- [Given exercise]: Can you copy all of the records below, substituting "face" for "dial" and changing nothing else?

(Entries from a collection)

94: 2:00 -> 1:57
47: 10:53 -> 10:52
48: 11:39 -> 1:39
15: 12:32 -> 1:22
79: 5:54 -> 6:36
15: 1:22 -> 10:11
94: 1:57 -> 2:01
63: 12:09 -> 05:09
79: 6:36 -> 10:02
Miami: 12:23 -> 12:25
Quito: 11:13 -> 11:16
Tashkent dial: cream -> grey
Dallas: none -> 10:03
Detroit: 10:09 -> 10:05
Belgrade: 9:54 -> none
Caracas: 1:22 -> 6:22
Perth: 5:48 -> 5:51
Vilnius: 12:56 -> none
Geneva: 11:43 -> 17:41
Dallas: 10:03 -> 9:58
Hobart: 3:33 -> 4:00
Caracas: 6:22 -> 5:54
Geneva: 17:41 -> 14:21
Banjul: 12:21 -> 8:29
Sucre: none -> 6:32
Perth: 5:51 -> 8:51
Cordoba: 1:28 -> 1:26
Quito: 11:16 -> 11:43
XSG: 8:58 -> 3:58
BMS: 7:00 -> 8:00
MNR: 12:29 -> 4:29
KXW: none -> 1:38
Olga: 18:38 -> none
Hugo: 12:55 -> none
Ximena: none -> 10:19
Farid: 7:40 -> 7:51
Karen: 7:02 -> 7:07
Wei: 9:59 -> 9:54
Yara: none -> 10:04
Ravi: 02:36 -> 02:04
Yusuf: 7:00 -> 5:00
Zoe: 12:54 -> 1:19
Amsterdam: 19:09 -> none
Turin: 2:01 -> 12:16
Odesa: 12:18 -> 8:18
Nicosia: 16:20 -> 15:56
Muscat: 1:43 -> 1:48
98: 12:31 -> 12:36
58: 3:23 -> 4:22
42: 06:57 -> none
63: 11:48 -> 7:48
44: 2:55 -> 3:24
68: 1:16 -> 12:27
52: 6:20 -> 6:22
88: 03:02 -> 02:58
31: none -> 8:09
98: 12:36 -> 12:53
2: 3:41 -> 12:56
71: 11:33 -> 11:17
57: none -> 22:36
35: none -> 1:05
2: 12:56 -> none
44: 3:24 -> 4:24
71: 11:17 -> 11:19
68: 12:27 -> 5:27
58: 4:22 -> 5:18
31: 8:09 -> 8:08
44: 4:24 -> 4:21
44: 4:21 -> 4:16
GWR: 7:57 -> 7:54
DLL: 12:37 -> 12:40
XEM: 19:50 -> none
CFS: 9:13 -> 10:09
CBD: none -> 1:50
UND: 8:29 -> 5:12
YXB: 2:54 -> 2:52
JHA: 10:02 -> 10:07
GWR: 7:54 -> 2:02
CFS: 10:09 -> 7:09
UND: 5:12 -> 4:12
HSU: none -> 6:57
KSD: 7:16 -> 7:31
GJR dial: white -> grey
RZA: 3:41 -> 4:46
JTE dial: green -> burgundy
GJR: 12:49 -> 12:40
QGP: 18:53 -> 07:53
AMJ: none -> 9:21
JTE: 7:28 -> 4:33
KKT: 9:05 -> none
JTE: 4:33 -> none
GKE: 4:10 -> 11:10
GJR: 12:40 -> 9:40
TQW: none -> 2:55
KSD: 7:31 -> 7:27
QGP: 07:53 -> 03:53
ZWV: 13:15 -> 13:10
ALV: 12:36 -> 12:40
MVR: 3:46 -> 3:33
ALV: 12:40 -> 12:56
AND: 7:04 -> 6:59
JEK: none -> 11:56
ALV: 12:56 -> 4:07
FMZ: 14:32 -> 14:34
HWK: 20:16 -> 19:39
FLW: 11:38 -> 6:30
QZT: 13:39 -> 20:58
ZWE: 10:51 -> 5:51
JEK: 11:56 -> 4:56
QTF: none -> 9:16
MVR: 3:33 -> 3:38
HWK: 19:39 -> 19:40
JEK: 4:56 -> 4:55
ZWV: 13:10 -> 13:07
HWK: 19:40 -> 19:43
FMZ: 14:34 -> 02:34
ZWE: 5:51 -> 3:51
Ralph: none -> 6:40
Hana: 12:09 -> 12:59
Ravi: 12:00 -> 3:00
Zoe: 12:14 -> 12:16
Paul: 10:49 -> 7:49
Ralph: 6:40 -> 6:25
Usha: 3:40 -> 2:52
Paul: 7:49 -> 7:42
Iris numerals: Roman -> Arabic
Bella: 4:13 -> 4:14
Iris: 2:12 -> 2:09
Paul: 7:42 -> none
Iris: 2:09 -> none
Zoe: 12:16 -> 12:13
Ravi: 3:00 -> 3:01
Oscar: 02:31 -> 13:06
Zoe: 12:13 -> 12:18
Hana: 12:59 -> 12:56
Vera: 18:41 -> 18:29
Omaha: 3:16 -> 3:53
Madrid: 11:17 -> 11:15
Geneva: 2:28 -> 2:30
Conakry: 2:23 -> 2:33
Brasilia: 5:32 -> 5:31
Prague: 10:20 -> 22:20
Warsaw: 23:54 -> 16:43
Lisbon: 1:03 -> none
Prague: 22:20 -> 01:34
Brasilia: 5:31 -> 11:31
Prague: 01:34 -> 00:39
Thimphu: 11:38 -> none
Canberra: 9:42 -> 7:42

- [Result for this task]:
94: 2:00 -> 1:57
47: 10:53 -> 10:52
48: 11:39 -> 1:39
15: 12:32 -> 1:22
79: 5:54 -> 6:36
15: 1:22 -> 10:11
94: 1:57 -> 2:01
63: 12:09 -> 05:09
79: 6:36 -> 10:02
Miami: 12:23 -> 12:25
Quito: 11:13 -> 11:16
Tashkent face: cream -> grey
Dallas: none -> 10:03
Detroit: 10:09 -> 10:05
Belgrade: 9:54 -> none
Caracas: 1:22 -> 6:22
Perth: 5:48 -> 5:51
Vilnius: 12:56 -> none
Geneva: 11:43 -> 17:41
Dallas: 10:03 -> 9:58
Hobart: 3:33 -> 4:00
Caracas: 6:22 -> 5:54
Geneva: 17:41 -> 14:21
Banjul: 12:21 -> 8:29
Sucre: none -> 6:32
Perth: 5:51 -> 8:51
Cordoba: 1:28 -> 1:26
Quito: 11:16 -> 11:43
XSG: 8:58 -> 3:58
BMS: 7:00 -> 8:00
MNR: 12:29 -> 4:29
KXW: none -> 1:38
Olga: 18:38 -> none
Hugo: 12:55 -> none
Ximena: none -> 10:19
Farid: 7:40 -> 7:51
Karen: 7:02 -> 7:07
Wei: 9:59 -> 9:54
Yara: none -> 10:04
Ravi: 02:36 -> 02:04
Yusuf: 7:00 -> 5:00
Zoe: 12:54 -> 1:19
Amsterdam: 19:09 -> none
Turin: 2:01 -> 12:16
Odesa: 12:18 -> 8:18
Nicosia: 16:20 -> 15:56
Muscat: 1:43 -> 1:48
98: 12:31 -> 12:36
58: 3:23 -> 4:22
42: 06:57 -> none
63: 11:48 -> 7:48
44: 2:55 -> 3:24
68: 1:16 -> 12:27
52: 6:20 -> 6:22
88: 03:02 -> 02:58
31: none -> 8:09
98: 12:36 -> 12:53
2: 3:41 -> 12:56
71: 11:33 -> 11:17
57: none -> 22:36
35: none -> 1:05
2: 12:56 -> none
44: 3:24 -> 4:24
71: 11:17 -> 11:19
68: 12:27 -> 5:27
58: 4:22 -> 5:18
31: 8:09 -> 8:08
44: 4:24 -> 4:21
44: 4:21 -> 4:16
GWR: 7:57 -> 7:54
DLL: 12:37 -> 12:40
XEM: 19:50 -> none
CFS: 9:13 -> 10:09
CBD: none -> 1:50
UND: 8:29 -> 5:12
YXB: 2:54 -> 2:52
JHA: 10:02 -> 10:07
GWR: 7:54 -> 2:02
CFS: 10:09 -> 7:09
UND: 5:12 -> 4:12
HSU: none -> 6:57
KSD: 7:16 -> 7:31
GJR face: white -> grey
RZA: 3:41 -> 4:46
JTE face: green -> burgundy
GJR: 12:49 -> 12:40
QGP: 18:53 -> 07:53
AMJ: none -> 9:21
JTE: 7:28 -> 4:33
KKT: 9:05 -> none
JTE: 4:33 -> none
GKE: 4:10 -> 11:10
GJR: 12:40 -> 9:40
TQW: none -> 2:55
KSD: 7:31 -> 7:27
QGP: 07:53 -> 03:53
ZWV: 13:15 -> 13:10
ALV: 12:36 -> 12:40
MVR: 3:46 -> 3:33
ALV: 12:40 -> 12:56
AND: 7:04 -> 6:59
JEK: none -> 11:56
ALV: 12:56 -> 4:07
FMZ: 14:32 -> 14:34
HWK: 20:16 -> 19:39
FLW: 11:38 -> 6:30
QZT: 13:39 -> 20:58
ZWE: 10:51 -> 5:51
JEK: 11:56 -> 4:56
QTF: none -> 9:16
MVR: 3:33 -> 3:38
HWK: 19:39 -> 19:40
JEK: 4:56 -> 4:55
ZWV: 13:10 -> 13:07
HWK: 19:40 -> 19:43
FMZ: 14:34 -> 02:34
ZWE: 5:51 -> 3:51
Ralph: none -> 6:40
Hana: 12:09 -> 12:59
Ravi: 12:00 -> 3:00
Zoe: 12:14 -> 12:16
Paul: 10:49 -> 7:49
Ralph: 6:40 -> 6:25
Usha: 3:40 -> 2:52
Paul: 7:49 -> 7:42
Iris numerals: Roman -> Arabic
Bella: 4:13 -> 4:14
Iris: 2:12 -> 2:09
Paul: 7:42 -> none
Iris: 2:09 -> none
Zoe: 12:16 -> 12:13
Ravi: 3:00 -> 3:01
Oscar: 02:31 -> 13:06
Zoe: 12:13 -> 12:18
Hana: 12:59 -> 12:56
Vera: 18:41 -> 18:29
Omaha: 3:16 -> 3:53
Madrid: 11:17 -> 11:15
Geneva: 2:28 -> 2:30
Conakry: 2:23 -> 2:33
Brasilia: 5:32 -> 5:31
Prague: 10:20 -> 22:20
Warsaw: 23:54 -> 16:43
Lisbon: 1:03 -> none
Prague: 22:20 -> 01:34
Brasilia: 5:31 -> 11:31
Prague: 01:34 -> 00:39
Thimphu: 11:38 -> none
Canberra: 9:42 -> 7:42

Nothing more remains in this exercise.